Records for the exercise -

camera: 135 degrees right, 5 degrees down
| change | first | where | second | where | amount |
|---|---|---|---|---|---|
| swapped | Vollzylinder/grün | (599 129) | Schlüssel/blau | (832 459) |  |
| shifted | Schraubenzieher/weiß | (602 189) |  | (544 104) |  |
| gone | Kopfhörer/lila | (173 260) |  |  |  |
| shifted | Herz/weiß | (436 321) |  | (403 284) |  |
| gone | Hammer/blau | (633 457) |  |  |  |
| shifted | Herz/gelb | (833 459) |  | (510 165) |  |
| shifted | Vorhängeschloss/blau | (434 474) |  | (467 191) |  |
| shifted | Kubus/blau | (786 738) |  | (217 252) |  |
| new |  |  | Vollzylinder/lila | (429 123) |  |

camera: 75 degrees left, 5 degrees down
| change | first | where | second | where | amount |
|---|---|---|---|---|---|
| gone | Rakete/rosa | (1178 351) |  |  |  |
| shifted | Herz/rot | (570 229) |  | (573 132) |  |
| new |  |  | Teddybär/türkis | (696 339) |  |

---

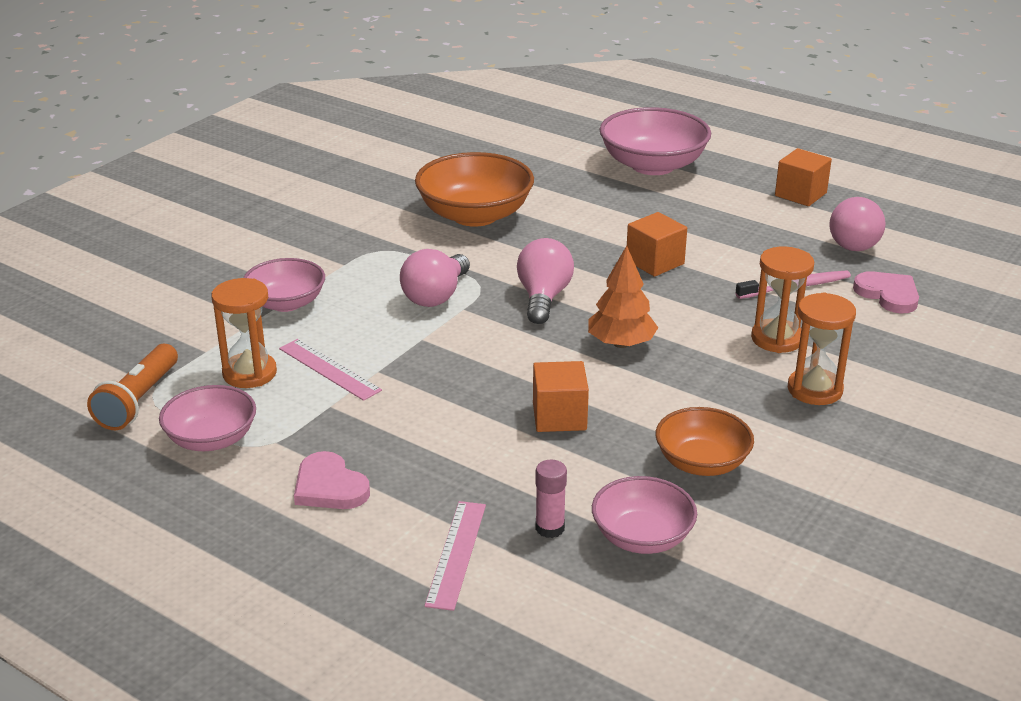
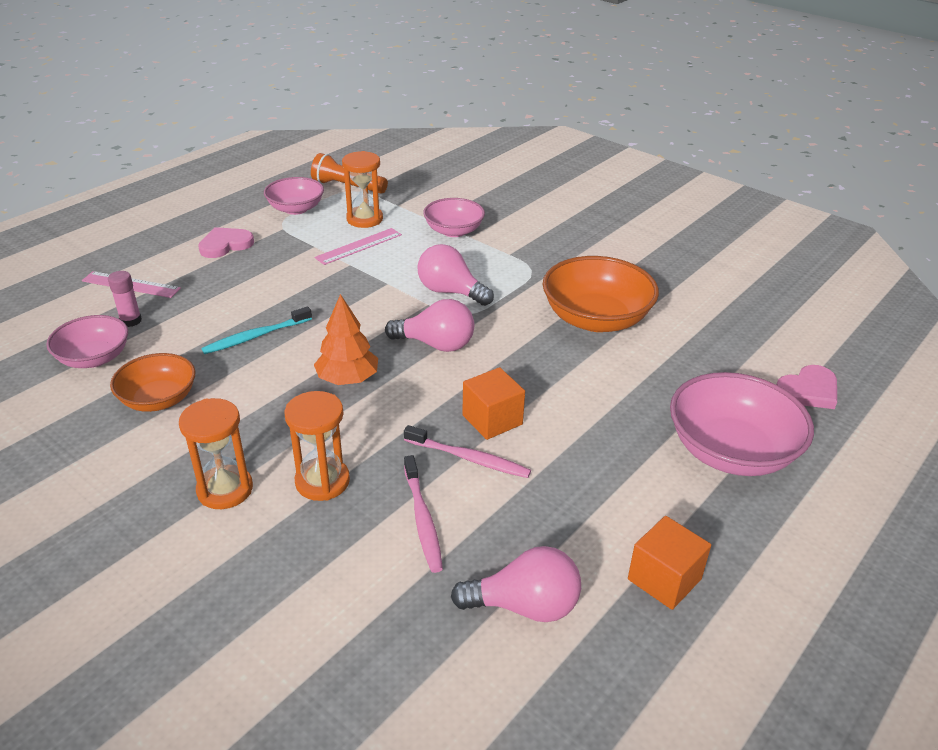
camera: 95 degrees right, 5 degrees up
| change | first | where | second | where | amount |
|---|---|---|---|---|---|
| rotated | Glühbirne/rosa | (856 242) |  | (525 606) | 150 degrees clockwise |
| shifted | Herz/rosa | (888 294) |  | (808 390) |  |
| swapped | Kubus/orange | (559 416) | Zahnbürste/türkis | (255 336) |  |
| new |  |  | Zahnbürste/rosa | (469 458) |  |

What the task requires - Among the lines above, find those with the word "blau" and list them.

Finished exercise -
| swapped | Vollzylinder/grün | (599 129) | Schlüssel/blau | (832 459) |  |
| gone | Hammer/blau | (633 457) |  |  |  |
| shifted | Vorhängeschloss/blau | (434 474) |  | (467 191) |  |
| shifted | Kubus/blau | (786 738) |  | (217 252) |  |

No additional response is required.